═══ Material supplied

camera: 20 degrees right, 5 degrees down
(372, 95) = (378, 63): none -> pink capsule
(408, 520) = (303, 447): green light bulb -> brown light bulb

══════
═══ Material supplied

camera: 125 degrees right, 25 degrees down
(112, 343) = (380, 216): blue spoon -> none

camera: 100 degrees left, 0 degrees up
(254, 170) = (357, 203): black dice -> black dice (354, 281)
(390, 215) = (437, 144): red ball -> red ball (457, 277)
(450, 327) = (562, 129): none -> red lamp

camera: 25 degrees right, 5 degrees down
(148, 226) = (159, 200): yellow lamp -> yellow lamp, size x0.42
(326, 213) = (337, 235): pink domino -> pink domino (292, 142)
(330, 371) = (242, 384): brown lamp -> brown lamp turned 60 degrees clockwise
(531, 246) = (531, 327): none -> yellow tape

══════
═══ Material supplied

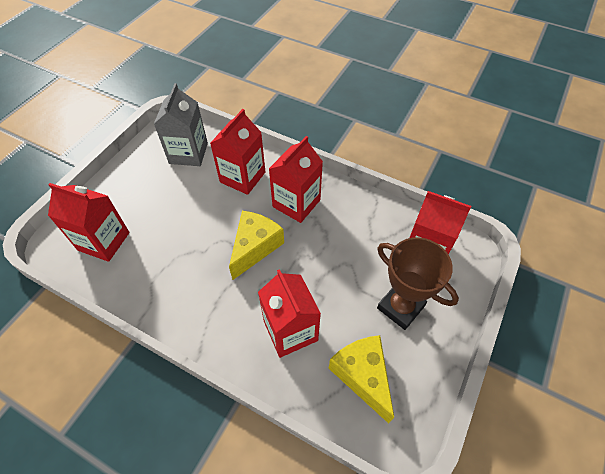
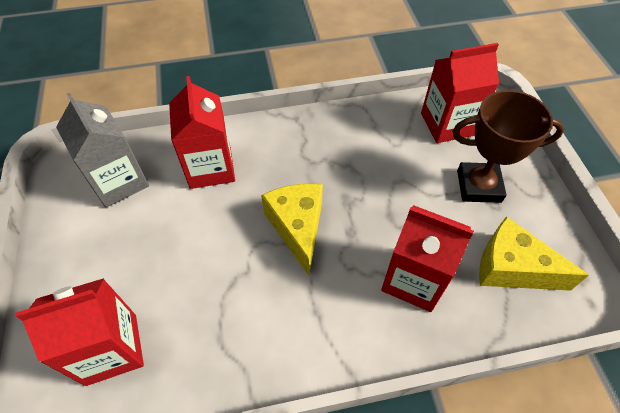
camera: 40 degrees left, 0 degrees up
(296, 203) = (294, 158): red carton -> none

══════

#### Work to be completed:
Give back precisely the lines above that start at the line containing "camera: 25 degrees right, 5 degrees down" and end at the line containing "(330, 371) = (242, 384): brown", inclusive. No other lines belong in the output.

#### Your response:
camera: 25 degrees right, 5 degrees down
(148, 226) = (159, 200): yellow lamp -> yellow lamp, size x0.42
(326, 213) = (337, 235): pink domino -> pink domino (292, 142)
(330, 371) = (242, 384): brown lamp -> brown lamp turned 60 degrees clockwise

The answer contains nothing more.